PROBLEM STATEMENT:
Reproduce precisely the lines of the listing below, starting with the line that contains "in_first: [494, 287, 61, 76]" and stopping after the line that contains "was: bobine/vert"; include nothing else.
■ ■ ■ ■ ■ ■ ■
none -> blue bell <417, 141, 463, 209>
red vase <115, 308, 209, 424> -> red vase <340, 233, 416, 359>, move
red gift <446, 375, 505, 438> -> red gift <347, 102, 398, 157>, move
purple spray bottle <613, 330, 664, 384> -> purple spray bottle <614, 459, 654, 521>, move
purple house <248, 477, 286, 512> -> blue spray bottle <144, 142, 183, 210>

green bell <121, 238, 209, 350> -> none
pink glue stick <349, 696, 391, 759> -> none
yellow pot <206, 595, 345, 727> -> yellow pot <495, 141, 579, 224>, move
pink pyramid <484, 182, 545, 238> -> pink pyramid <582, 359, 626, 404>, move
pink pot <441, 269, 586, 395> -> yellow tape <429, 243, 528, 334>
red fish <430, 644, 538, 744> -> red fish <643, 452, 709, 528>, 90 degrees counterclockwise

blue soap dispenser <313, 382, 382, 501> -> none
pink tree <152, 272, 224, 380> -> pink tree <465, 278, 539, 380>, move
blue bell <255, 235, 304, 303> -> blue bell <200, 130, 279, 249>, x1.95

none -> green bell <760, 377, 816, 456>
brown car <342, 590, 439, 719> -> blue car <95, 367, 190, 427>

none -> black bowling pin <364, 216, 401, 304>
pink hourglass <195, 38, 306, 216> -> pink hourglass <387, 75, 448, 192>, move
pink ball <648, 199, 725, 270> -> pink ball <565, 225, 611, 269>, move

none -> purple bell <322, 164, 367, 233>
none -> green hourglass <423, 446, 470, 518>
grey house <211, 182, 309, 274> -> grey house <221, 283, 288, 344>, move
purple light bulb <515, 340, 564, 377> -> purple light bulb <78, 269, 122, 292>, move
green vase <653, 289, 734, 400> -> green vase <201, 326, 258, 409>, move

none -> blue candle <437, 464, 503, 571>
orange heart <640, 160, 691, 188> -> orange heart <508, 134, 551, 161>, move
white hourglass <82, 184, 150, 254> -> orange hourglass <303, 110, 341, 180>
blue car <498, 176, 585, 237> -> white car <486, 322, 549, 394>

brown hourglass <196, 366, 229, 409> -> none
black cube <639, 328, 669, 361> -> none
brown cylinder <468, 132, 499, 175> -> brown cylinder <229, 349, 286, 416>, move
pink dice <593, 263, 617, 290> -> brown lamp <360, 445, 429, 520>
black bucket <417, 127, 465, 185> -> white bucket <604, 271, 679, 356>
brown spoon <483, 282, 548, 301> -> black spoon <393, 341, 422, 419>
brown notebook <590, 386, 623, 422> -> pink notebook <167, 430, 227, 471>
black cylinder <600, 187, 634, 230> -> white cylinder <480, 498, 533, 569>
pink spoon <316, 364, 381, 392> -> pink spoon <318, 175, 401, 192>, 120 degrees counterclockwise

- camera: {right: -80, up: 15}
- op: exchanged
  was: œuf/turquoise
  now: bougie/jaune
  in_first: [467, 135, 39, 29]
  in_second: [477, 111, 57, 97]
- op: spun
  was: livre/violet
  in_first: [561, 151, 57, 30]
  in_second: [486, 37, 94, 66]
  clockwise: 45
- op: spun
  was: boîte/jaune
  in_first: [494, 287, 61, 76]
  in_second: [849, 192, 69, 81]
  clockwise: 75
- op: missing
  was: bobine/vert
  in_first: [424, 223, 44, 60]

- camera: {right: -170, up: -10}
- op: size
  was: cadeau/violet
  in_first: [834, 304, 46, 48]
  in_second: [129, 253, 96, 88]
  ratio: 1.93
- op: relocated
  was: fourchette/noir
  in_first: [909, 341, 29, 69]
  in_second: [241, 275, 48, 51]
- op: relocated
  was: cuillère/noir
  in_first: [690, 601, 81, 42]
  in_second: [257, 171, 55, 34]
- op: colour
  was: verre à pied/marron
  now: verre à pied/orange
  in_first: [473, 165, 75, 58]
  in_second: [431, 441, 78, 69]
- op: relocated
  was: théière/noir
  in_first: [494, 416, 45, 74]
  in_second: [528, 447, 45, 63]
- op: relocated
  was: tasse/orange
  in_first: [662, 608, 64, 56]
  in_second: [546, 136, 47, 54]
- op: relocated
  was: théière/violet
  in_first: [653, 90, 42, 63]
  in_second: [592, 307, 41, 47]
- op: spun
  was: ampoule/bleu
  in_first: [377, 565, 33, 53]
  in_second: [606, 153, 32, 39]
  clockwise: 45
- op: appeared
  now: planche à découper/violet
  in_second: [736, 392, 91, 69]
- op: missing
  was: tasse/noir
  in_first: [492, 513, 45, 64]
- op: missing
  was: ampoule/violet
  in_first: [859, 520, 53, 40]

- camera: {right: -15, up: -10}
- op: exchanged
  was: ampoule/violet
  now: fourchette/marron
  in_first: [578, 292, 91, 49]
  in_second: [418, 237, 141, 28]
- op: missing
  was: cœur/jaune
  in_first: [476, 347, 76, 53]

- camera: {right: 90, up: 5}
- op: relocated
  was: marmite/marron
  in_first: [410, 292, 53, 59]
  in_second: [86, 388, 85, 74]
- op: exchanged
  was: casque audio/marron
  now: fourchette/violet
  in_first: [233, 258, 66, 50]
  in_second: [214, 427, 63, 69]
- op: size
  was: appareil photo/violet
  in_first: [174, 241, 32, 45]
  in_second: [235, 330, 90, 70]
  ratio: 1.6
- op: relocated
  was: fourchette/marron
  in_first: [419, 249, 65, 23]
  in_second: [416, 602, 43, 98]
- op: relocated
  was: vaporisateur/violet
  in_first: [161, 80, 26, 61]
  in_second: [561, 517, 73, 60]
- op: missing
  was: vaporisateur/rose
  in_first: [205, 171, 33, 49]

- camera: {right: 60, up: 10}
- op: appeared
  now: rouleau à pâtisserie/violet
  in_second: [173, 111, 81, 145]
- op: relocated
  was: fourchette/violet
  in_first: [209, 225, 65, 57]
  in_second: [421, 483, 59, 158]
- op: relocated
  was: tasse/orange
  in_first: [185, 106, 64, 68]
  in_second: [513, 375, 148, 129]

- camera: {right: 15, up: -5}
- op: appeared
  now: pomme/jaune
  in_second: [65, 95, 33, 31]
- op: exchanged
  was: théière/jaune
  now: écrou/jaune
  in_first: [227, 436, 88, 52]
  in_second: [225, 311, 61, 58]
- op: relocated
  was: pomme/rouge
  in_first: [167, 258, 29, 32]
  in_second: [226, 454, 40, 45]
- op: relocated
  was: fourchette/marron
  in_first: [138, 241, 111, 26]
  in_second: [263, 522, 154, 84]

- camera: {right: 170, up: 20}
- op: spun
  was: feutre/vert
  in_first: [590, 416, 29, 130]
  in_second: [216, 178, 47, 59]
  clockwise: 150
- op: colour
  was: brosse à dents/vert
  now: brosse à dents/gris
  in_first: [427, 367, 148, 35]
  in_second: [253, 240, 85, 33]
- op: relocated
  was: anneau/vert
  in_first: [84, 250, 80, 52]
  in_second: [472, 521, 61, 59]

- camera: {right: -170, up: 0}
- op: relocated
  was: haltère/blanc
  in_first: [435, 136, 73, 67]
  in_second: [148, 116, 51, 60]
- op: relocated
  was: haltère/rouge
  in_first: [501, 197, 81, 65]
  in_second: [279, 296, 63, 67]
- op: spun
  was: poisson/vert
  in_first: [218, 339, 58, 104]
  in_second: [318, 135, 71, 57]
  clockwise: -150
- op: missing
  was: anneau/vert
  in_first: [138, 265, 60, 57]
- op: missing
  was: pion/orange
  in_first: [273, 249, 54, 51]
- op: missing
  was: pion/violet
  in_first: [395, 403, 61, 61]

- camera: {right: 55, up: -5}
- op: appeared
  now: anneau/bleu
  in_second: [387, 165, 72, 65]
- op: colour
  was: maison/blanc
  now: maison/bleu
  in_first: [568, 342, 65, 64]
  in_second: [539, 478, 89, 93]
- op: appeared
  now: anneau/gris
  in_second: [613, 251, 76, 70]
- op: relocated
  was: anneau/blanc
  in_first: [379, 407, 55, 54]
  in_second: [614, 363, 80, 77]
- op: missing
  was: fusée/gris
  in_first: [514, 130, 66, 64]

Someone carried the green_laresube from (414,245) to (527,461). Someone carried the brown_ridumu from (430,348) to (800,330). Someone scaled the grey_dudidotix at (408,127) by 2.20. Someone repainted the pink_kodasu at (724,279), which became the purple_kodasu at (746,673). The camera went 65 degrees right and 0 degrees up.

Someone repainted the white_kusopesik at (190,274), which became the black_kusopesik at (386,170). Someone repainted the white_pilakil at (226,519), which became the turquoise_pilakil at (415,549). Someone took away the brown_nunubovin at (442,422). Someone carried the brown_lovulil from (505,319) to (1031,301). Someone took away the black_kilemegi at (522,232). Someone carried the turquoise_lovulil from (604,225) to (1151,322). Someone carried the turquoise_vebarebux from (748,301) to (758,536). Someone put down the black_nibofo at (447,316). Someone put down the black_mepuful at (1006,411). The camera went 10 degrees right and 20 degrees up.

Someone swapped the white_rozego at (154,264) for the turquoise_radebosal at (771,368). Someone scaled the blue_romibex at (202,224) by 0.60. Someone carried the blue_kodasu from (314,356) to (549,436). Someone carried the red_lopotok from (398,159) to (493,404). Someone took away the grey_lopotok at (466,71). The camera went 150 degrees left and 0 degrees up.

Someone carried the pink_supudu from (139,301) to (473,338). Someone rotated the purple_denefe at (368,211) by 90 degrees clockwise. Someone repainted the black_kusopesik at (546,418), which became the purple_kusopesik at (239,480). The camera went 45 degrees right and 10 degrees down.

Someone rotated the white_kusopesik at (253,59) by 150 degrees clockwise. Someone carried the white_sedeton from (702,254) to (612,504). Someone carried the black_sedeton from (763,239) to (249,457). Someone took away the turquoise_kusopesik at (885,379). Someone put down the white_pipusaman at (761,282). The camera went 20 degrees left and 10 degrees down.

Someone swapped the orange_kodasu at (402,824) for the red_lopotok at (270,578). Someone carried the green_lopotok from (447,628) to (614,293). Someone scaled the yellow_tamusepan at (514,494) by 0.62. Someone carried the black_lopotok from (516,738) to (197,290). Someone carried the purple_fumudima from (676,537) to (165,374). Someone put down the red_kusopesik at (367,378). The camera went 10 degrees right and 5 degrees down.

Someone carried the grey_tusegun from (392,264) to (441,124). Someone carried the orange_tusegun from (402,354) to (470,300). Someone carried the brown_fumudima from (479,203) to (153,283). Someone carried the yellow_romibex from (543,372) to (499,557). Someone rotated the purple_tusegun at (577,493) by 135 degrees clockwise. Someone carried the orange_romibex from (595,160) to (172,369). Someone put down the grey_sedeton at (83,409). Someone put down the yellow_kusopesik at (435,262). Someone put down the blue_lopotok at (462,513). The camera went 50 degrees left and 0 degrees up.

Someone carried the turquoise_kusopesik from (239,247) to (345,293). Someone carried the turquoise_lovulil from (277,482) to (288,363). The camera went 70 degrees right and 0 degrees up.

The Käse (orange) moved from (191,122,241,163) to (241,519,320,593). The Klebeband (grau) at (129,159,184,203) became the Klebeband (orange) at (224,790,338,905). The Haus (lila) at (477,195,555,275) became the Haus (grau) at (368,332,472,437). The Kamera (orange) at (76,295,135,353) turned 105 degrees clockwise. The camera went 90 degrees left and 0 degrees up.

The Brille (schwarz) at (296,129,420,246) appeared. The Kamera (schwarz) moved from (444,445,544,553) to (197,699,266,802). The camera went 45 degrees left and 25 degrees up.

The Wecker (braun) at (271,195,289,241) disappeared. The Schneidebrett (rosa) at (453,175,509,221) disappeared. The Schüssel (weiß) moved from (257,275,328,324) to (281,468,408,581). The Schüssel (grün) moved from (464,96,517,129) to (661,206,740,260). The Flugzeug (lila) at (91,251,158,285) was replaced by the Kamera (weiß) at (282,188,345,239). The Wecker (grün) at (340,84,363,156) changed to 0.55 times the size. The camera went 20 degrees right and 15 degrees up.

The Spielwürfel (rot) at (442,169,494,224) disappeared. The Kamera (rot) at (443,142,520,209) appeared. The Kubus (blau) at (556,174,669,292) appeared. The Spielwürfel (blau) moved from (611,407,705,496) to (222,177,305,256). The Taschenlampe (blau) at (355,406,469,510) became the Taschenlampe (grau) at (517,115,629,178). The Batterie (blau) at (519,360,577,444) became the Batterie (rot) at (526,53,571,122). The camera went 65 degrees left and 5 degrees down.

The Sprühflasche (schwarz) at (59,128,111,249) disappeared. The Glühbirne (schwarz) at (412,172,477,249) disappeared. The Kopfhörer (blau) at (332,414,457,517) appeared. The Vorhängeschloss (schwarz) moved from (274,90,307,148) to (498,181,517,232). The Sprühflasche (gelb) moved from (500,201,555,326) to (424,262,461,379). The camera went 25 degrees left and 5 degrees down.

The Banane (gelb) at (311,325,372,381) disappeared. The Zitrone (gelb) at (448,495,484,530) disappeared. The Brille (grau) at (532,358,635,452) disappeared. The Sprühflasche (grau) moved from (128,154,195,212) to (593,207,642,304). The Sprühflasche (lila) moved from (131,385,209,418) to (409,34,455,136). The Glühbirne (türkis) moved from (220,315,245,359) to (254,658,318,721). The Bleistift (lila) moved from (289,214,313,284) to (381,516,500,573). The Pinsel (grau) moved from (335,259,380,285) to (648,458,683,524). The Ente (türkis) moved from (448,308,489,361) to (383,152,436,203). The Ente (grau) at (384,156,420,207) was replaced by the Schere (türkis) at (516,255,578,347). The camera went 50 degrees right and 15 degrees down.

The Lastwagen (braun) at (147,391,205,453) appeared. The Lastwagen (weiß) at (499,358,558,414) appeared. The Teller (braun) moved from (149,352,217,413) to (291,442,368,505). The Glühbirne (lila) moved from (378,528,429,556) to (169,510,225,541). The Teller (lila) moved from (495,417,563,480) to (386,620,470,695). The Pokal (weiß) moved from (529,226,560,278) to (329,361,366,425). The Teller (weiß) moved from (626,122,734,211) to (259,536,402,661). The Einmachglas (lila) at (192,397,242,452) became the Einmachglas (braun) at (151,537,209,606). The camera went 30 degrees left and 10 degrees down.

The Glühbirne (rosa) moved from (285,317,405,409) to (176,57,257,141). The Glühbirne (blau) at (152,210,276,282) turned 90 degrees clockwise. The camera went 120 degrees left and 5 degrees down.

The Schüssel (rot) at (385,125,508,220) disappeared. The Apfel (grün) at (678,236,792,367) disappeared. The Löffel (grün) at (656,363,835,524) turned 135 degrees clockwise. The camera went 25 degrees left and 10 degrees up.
■ ■ ■ ■ ■ ■ ■
OUTPUT OF THE EXERCISE:
  in_first: [494, 287, 61, 76]
  in_second: [849, 192, 69, 81]
  clockwise: 75
- op: missing
  was: bobine/vert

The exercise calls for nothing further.